THE TASK. Rewrite the data below as a numbered list, leaving out the blank lines.

RECORDS TO USE.
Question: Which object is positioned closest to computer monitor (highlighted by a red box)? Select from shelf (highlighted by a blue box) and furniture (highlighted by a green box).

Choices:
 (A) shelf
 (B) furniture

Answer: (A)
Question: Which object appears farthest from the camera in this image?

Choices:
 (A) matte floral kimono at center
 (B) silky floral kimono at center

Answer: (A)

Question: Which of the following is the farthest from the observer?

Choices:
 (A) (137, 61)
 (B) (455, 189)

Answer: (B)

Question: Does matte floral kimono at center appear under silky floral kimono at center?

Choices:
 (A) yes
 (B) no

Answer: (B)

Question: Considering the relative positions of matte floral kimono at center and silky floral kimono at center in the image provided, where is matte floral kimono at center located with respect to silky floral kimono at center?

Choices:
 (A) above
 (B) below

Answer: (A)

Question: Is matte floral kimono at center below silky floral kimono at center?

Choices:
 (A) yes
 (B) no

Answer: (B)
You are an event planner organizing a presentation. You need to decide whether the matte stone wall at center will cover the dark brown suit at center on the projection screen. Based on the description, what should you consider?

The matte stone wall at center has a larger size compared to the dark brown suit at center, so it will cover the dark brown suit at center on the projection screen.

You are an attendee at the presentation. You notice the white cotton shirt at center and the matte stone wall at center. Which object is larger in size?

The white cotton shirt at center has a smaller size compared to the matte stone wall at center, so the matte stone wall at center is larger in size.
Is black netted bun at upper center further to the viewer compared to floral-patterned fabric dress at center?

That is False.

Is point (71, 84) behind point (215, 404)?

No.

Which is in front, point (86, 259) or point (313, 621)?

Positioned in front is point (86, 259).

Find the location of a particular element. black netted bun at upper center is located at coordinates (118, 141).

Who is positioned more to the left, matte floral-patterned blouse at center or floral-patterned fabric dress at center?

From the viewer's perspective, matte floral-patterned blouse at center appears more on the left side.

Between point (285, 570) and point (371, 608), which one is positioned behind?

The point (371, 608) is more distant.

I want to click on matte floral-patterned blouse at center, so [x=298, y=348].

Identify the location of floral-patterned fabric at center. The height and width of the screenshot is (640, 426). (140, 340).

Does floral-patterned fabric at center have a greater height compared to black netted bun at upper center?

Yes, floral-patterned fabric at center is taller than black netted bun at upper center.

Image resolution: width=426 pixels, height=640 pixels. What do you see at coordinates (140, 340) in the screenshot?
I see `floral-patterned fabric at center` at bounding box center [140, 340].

RESULT OF THE TASK.
1. Question: Which object is positioned closest to computer monitor (highlighted by a red box)? Select from shelf (highlighted by a blue box) and furniture (highlighted by a green box).
2. Choices:
3.  (A) shelf
4.  (B) furniture
5. Answer: (A)
6. Question: Which object appears farthest from the camera in this image?
7. Choices:
8.  (A) matte floral kimono at center
9.  (B) silky floral kimono at center
10. Answer: (A)
11. Question: Which of the following is the farthest from the observer?
12. Choices:
13.  (A) (137, 61)
14.  (B) (455, 189)
15. Answer: (B)
16. Question: Does matte floral kimono at center appear under silky floral kimono at center?
17. Choices:
18.  (A) yes
19.  (B) no
20. Answer: (B)
21. Question: Considering the relative positions of matte floral kimono at center and silky floral kimono at center in the image provided, where is matte floral kimono at center located with respect to silky floral kimono at center?
22. Choices:
23.  (A) above
24.  (B) below
25. Answer: (A)
26. Question: Is matte floral kimono at center below silky floral kimono at center?
27. Choices:
28.  (A) yes
29.  (B) no
30. Answer: (B)
31. You are an event planner organizing a presentation. You need to decide whether the matte stone wall at center will cover the dark brown suit at center on the projection screen. Based on the description, what should you consider?
32. The matte stone wall at center has a larger size compared to the dark brown suit at center, so it will cover the dark brown suit at center on the projection screen.
33. You are an attendee at the presentation. You notice the white cotton shirt at center and the matte stone wall at center. Which object is larger in size?
34. The white cotton shirt at center has a smaller size compared to the matte stone wall at center, so the matte stone wall at center is larger in size.
35. Is black netted bun at upper center further to the viewer compared to floral-patterned fabric dress at center?
36. That is False.
37. Is point (71, 84) behind point (215, 404)?
38. No.
39. Which is in front, point (86, 259) or point (313, 621)?
40. Positioned in front is point (86, 259).
41. Find the location of a particular element. black netted bun at upper center is located at coordinates (118, 141).
42. Who is positioned more to the left, matte floral-patterned blouse at center or floral-patterned fabric dress at center?
43. From the viewer's perspective, matte floral-patterned blouse at center appears more on the left side.
44. Between point (285, 570) and point (371, 608), which one is positioned behind?
45. The point (371, 608) is more distant.
46. I want to click on matte floral-patterned blouse at center, so [x=298, y=348].
47. Identify the location of floral-patterned fabric at center. The height and width of the screenshot is (640, 426). (140, 340).
48. Does floral-patterned fabric at center have a greater height compared to black netted bun at upper center?
49. Yes, floral-patterned fabric at center is taller than black netted bun at upper center.
50. Image resolution: width=426 pixels, height=640 pixels. What do you see at coordinates (140, 340) in the screenshot?
51. I see `floral-patterned fabric at center` at bounding box center [140, 340].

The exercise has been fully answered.